Entries provided START
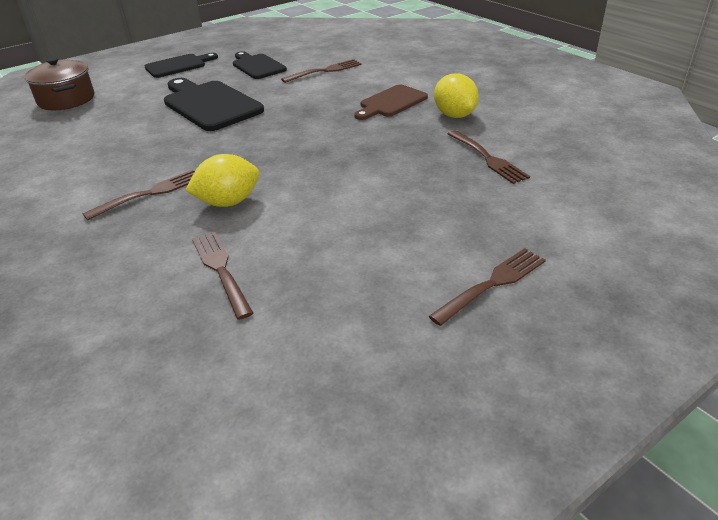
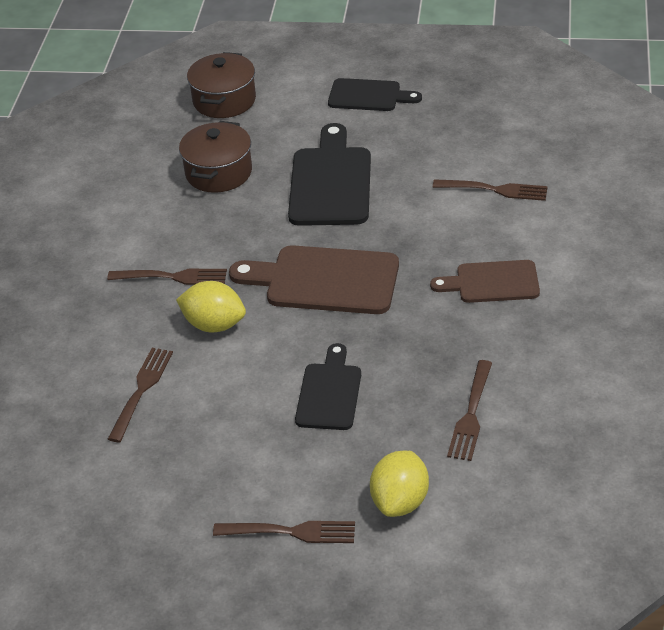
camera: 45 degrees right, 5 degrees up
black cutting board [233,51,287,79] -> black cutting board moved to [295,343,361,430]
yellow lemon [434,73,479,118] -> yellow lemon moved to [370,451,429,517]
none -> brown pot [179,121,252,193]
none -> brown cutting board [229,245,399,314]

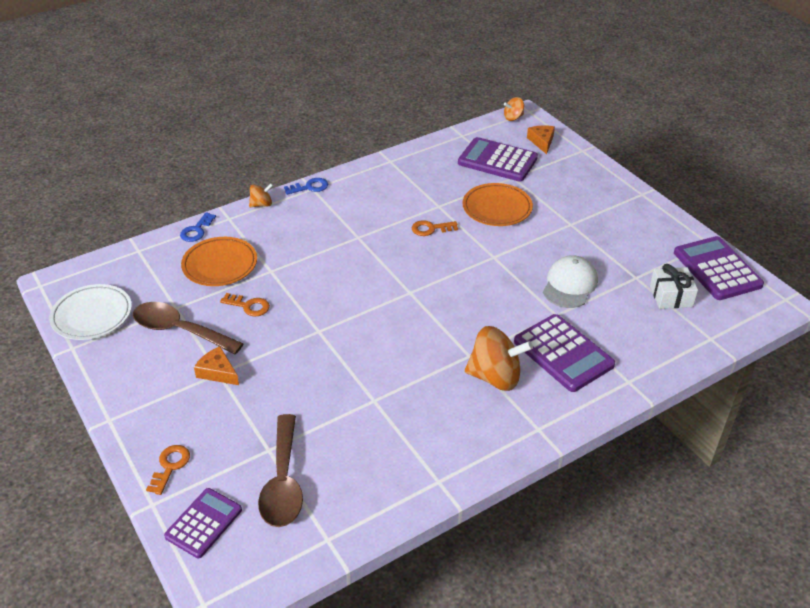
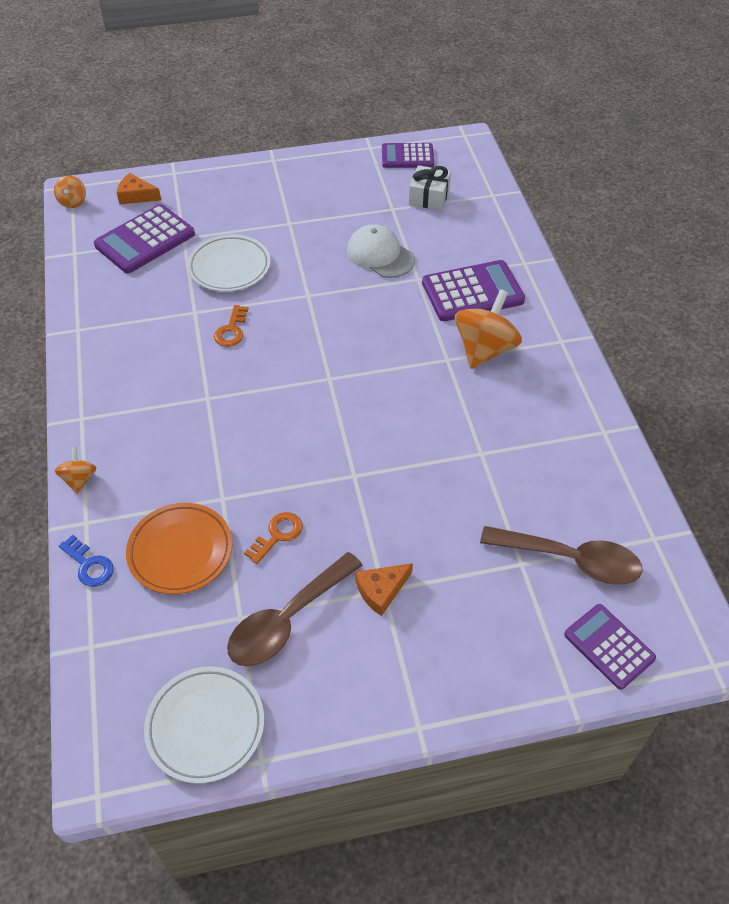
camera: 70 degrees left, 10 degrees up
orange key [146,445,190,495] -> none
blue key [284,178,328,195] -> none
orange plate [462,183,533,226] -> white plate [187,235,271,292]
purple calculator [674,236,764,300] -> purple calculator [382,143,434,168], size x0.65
Entries provided END
> [What to produce] Leave out the pictures, then copy all the remaining text in the records exactly.

> [Completed task]
camera: 45 degrees right, 5 degrees up
black cutting board [233,51,287,79] -> black cutting board moved to [295,343,361,430]
yellow lemon [434,73,479,118] -> yellow lemon moved to [370,451,429,517]
none -> brown pot [179,121,252,193]
none -> brown cutting board [229,245,399,314]

camera: 70 degrees left, 10 degrees up
orange key [146,445,190,495] -> none
blue key [284,178,328,195] -> none
orange plate [462,183,533,226] -> white plate [187,235,271,292]
purple calculator [674,236,764,300] -> purple calculator [382,143,434,168], size x0.65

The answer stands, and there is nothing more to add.